Exercise details: Here, the job is to give back every entry below unchanged, omitting pictures.

Dataset content:
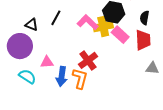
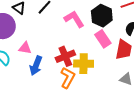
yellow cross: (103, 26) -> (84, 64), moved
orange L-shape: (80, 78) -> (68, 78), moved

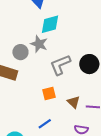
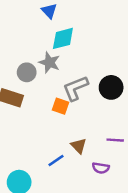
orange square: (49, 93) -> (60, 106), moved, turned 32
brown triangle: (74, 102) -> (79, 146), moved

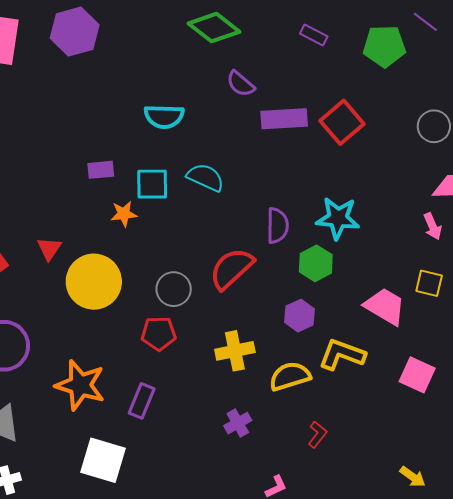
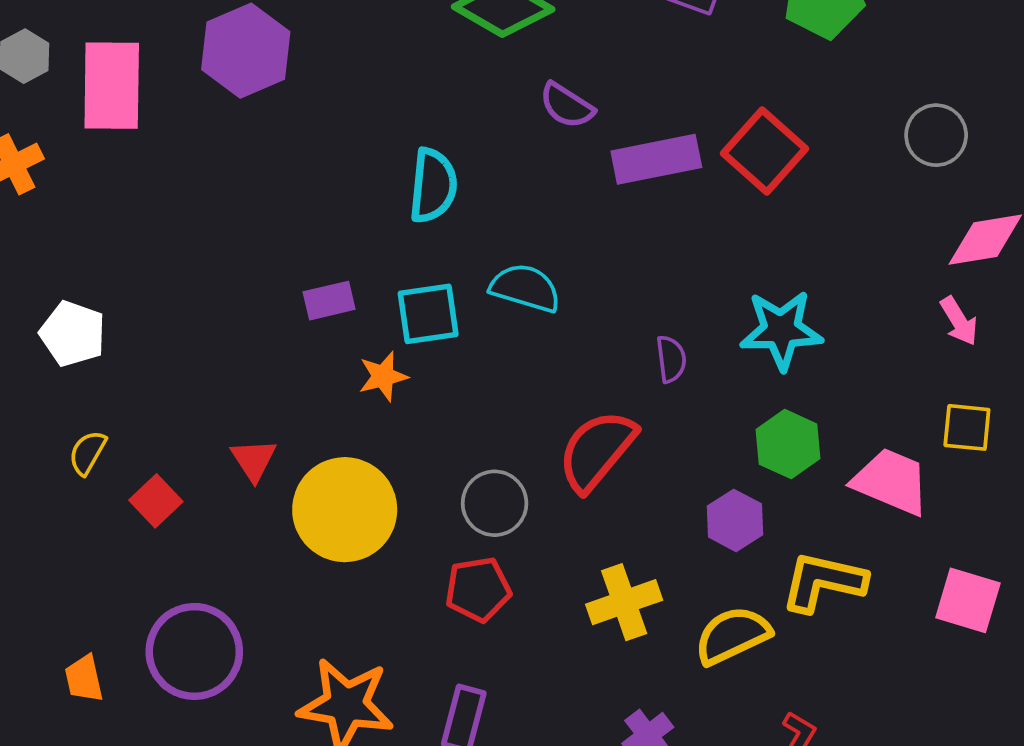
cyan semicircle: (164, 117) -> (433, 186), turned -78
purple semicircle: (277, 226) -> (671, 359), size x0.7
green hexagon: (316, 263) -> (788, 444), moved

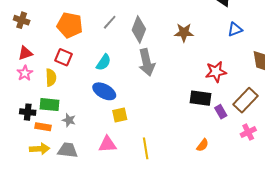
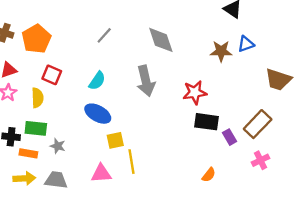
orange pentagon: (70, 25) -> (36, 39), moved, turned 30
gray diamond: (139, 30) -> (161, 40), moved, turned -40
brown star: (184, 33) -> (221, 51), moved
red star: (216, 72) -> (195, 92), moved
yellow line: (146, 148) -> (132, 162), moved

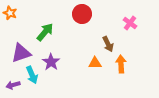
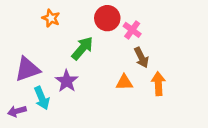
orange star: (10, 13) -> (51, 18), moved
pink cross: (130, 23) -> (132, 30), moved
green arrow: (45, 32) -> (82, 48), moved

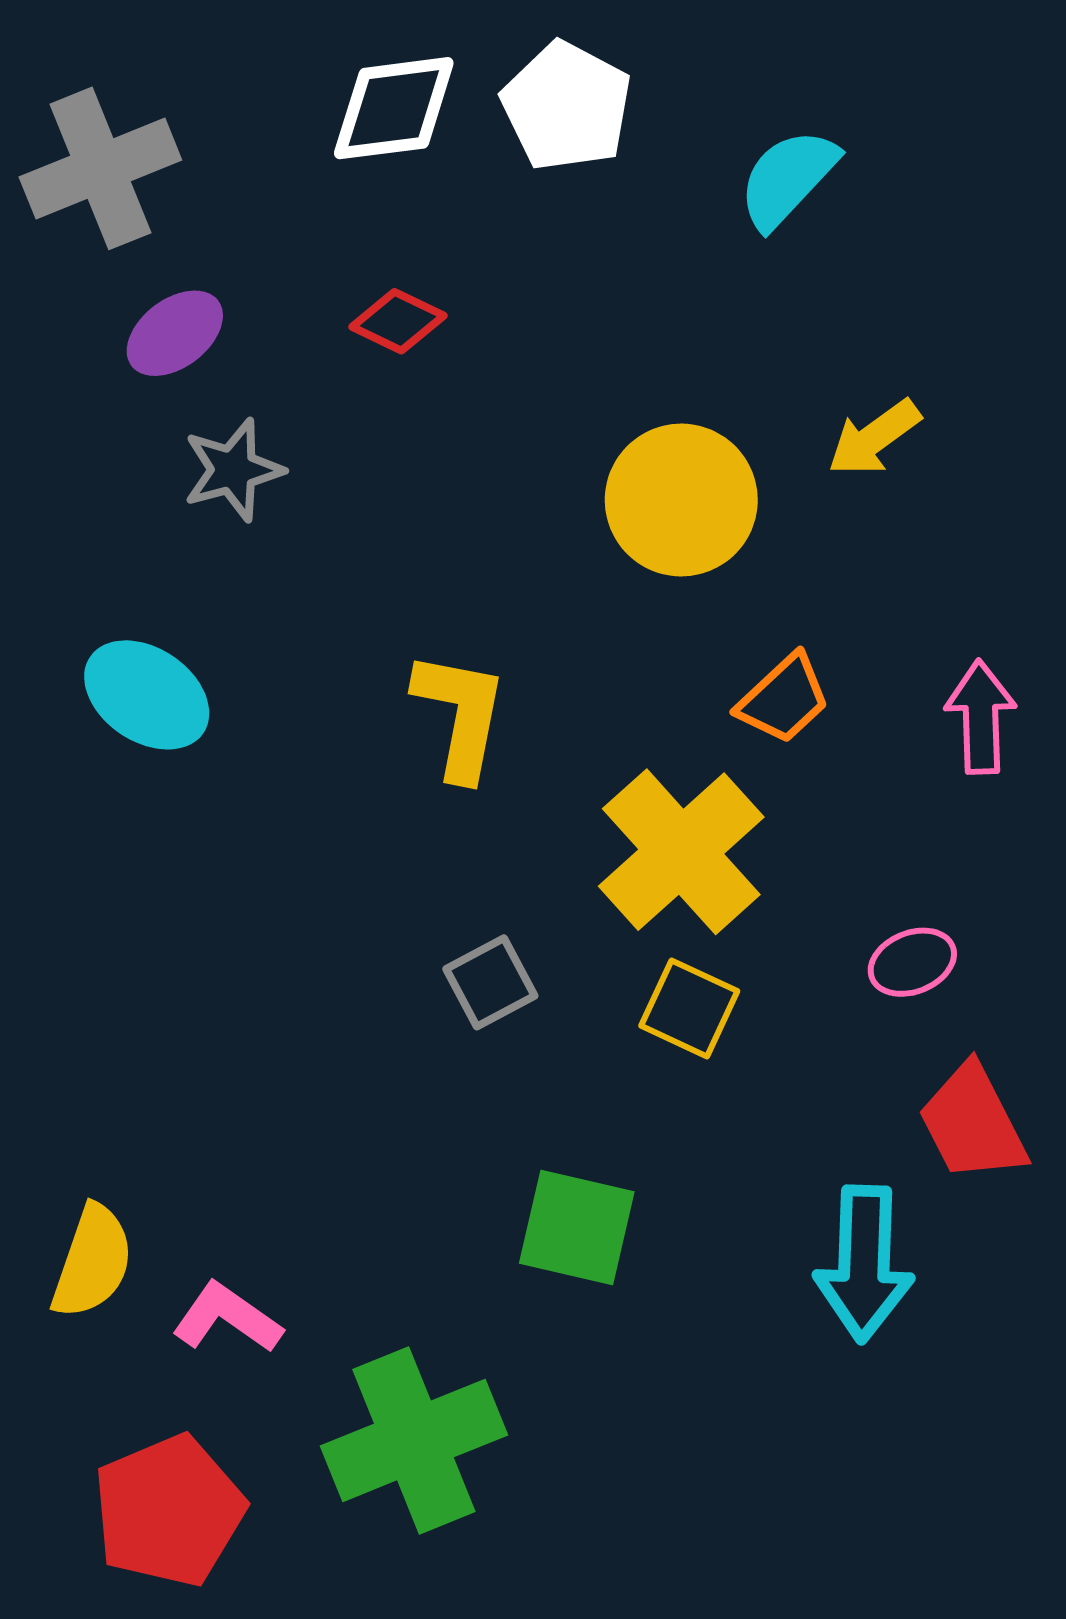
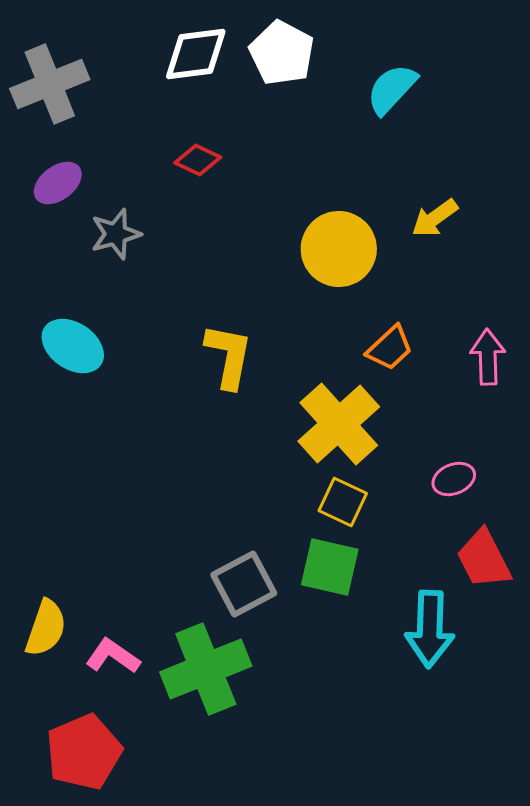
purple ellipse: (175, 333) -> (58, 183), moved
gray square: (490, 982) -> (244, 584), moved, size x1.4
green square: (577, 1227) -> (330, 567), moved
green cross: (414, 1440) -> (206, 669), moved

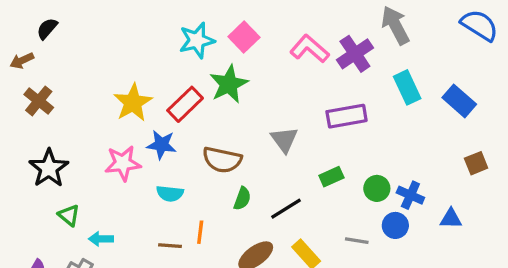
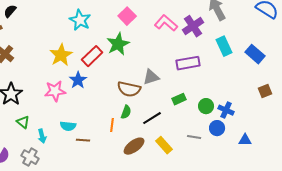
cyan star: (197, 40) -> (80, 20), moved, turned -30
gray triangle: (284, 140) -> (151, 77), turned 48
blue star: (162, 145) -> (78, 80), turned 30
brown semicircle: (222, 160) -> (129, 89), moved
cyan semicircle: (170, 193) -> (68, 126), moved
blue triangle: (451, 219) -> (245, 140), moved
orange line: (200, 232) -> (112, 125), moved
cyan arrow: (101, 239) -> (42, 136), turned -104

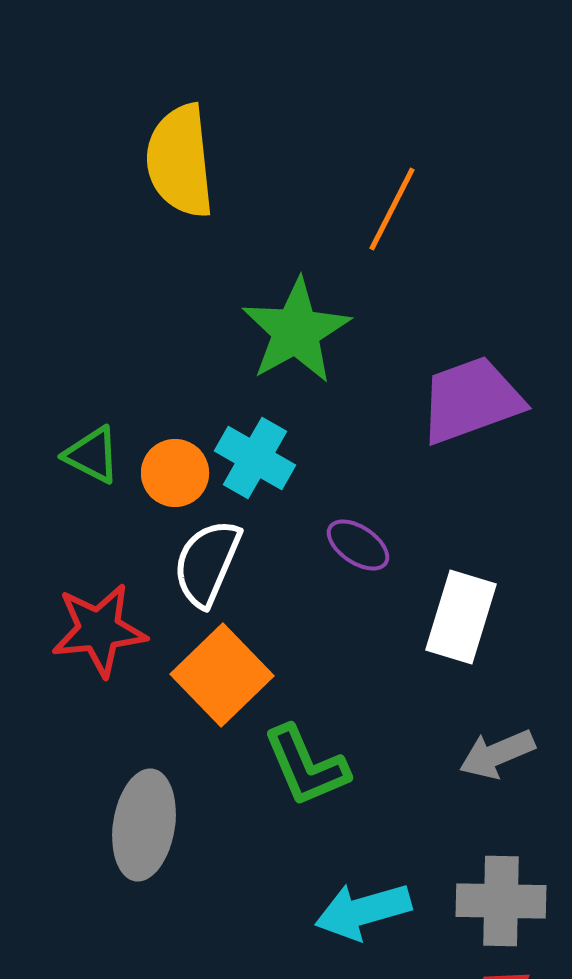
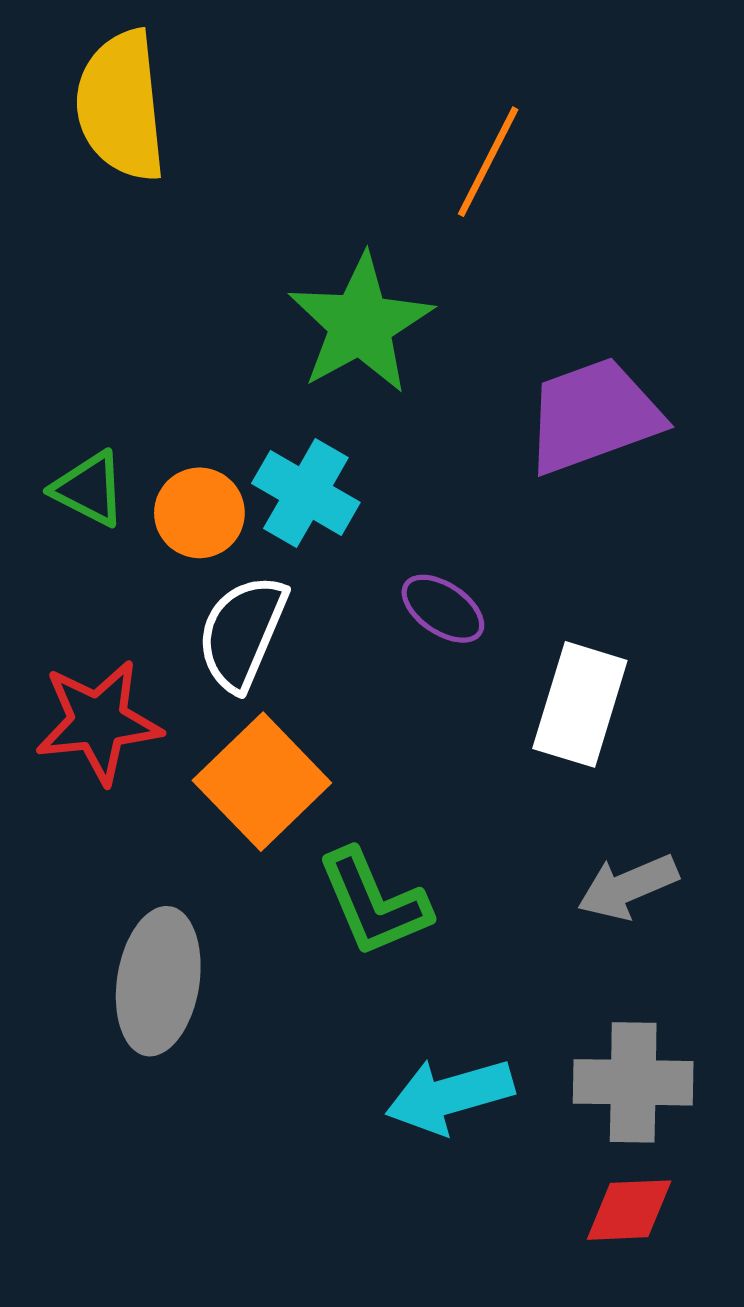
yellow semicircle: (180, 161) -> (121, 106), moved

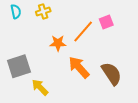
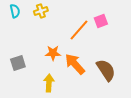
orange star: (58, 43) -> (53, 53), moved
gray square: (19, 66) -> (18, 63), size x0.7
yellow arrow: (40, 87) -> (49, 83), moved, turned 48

Finished exercise:
yellow cross: (103, 26) -> (84, 64), moved
orange L-shape: (80, 78) -> (68, 78), moved

orange square: (49, 93) -> (60, 106), moved, turned 32
brown triangle: (74, 102) -> (79, 146), moved

cyan semicircle: (164, 117) -> (433, 186), turned -78
purple semicircle: (277, 226) -> (671, 359), size x0.7
green hexagon: (316, 263) -> (788, 444), moved

orange pentagon: (70, 25) -> (36, 39), moved, turned 30
gray diamond: (139, 30) -> (161, 40), moved, turned -40
brown star: (184, 33) -> (221, 51), moved
red star: (216, 72) -> (195, 92), moved
yellow line: (146, 148) -> (132, 162), moved

orange star: (10, 13) -> (51, 18), moved
pink cross: (130, 23) -> (132, 30), moved
green arrow: (45, 32) -> (82, 48), moved

purple ellipse: (175, 333) -> (58, 183), moved
gray square: (490, 982) -> (244, 584), moved, size x1.4
green square: (577, 1227) -> (330, 567), moved
green cross: (414, 1440) -> (206, 669), moved

cyan star: (197, 40) -> (80, 20), moved, turned -30
gray triangle: (284, 140) -> (151, 77), turned 48
blue star: (162, 145) -> (78, 80), turned 30
brown semicircle: (222, 160) -> (129, 89), moved
cyan semicircle: (170, 193) -> (68, 126), moved
blue triangle: (451, 219) -> (245, 140), moved
orange line: (200, 232) -> (112, 125), moved
cyan arrow: (101, 239) -> (42, 136), turned -104

yellow semicircle: (180, 161) -> (121, 106), moved

orange star: (58, 43) -> (53, 53), moved
gray square: (19, 66) -> (18, 63), size x0.7
yellow arrow: (40, 87) -> (49, 83), moved, turned 48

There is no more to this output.